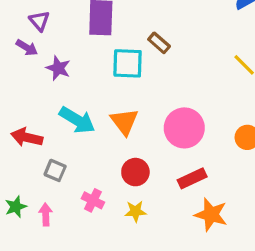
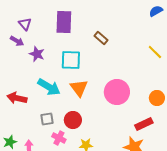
cyan square: (128, 63) -> (71, 60), moved
gray square: (55, 170) -> (47, 119), moved, turned -32
red circle: (135, 172) -> (73, 120), moved
red rectangle: (192, 178) -> (144, 124), moved

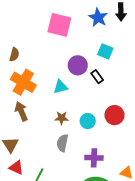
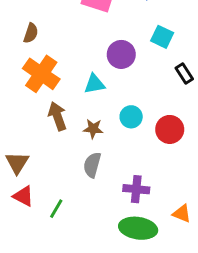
black rectangle: (97, 77) -> (184, 74), moved
brown arrow: (21, 111) -> (57, 116), moved
cyan circle: (88, 121) -> (131, 117), moved

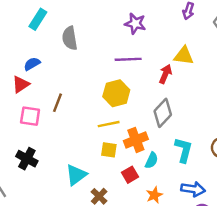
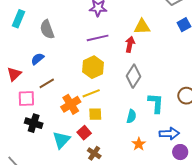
blue semicircle: (32, 64) -> (37, 59), moved
brown line: (58, 103) -> (47, 83), turned 49
orange cross: (136, 140) -> (71, 104), moved
black cross: (27, 159) -> (34, 123), moved
cyan triangle: (76, 175) -> (61, 140), moved
red square: (130, 175) -> (84, 133), moved

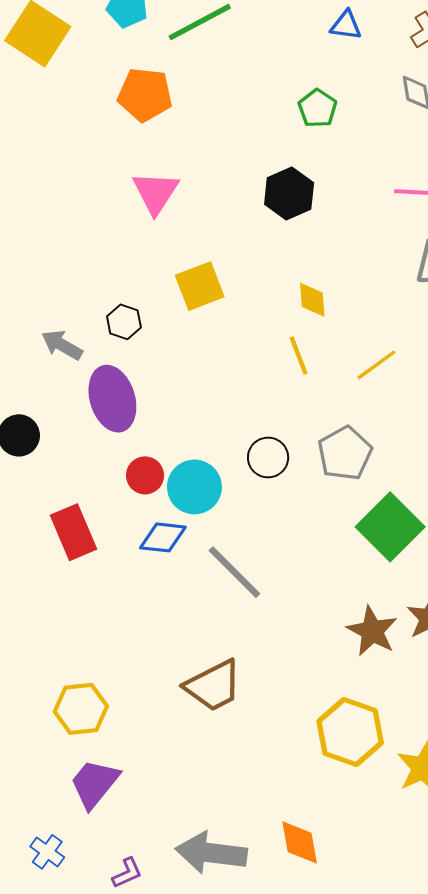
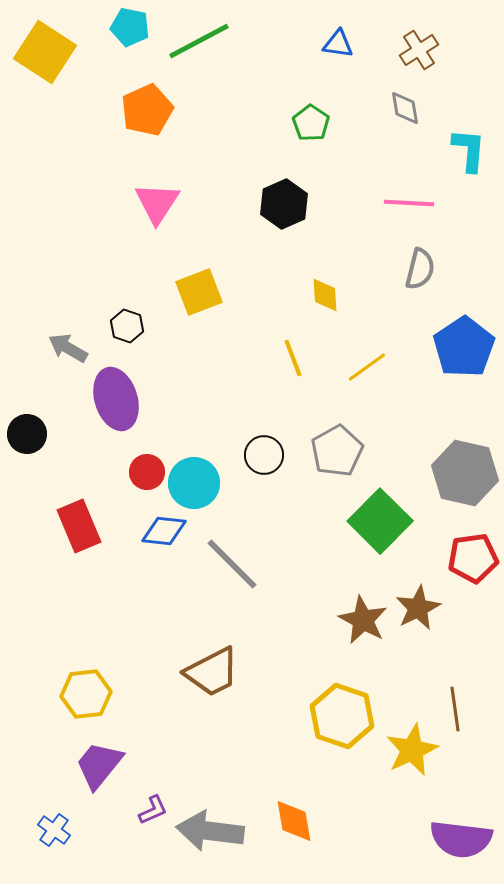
orange pentagon: (145, 95) -> (147, 110), turned -30
yellow diamond: (312, 300) -> (325, 295), moved
purple L-shape: (127, 873) -> (153, 810), moved

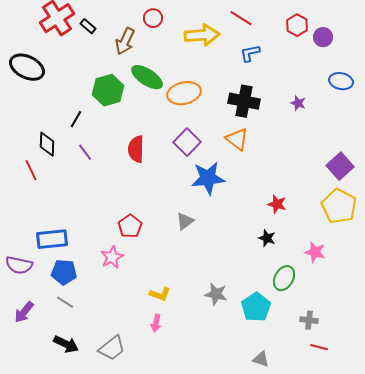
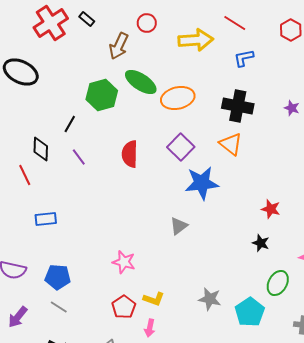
black rectangle: (88, 26) -> (87, 19), moved
red pentagon: (130, 226) -> (124, 307), moved
blue rectangle: (52, 239) -> (46, 219), moved, size x0.7
pink star: (112, 257) -> (124, 262), moved, turned -30

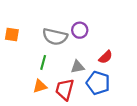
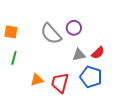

========================================

* _TASK ITEM_
Omit the pictures and give the material again, exactly and in full.

* _EXPECTED OUTPUT_
cyan square: (128, 63) -> (71, 60), moved
gray square: (55, 170) -> (47, 119), moved, turned -32
red circle: (135, 172) -> (73, 120), moved
red rectangle: (192, 178) -> (144, 124), moved

black rectangle: (97, 77) -> (184, 74), moved
brown arrow: (21, 111) -> (57, 116), moved
cyan circle: (88, 121) -> (131, 117), moved

blue semicircle: (32, 64) -> (37, 59), moved
brown line: (58, 103) -> (47, 83), turned 49
orange cross: (136, 140) -> (71, 104), moved
black cross: (27, 159) -> (34, 123), moved
cyan triangle: (76, 175) -> (61, 140), moved
red square: (130, 175) -> (84, 133), moved

orange pentagon: (145, 95) -> (147, 110), turned -30
yellow diamond: (312, 300) -> (325, 295), moved
purple L-shape: (127, 873) -> (153, 810), moved

black rectangle: (88, 26) -> (87, 19), moved
red pentagon: (130, 226) -> (124, 307), moved
blue rectangle: (52, 239) -> (46, 219), moved, size x0.7
pink star: (112, 257) -> (124, 262), moved, turned -30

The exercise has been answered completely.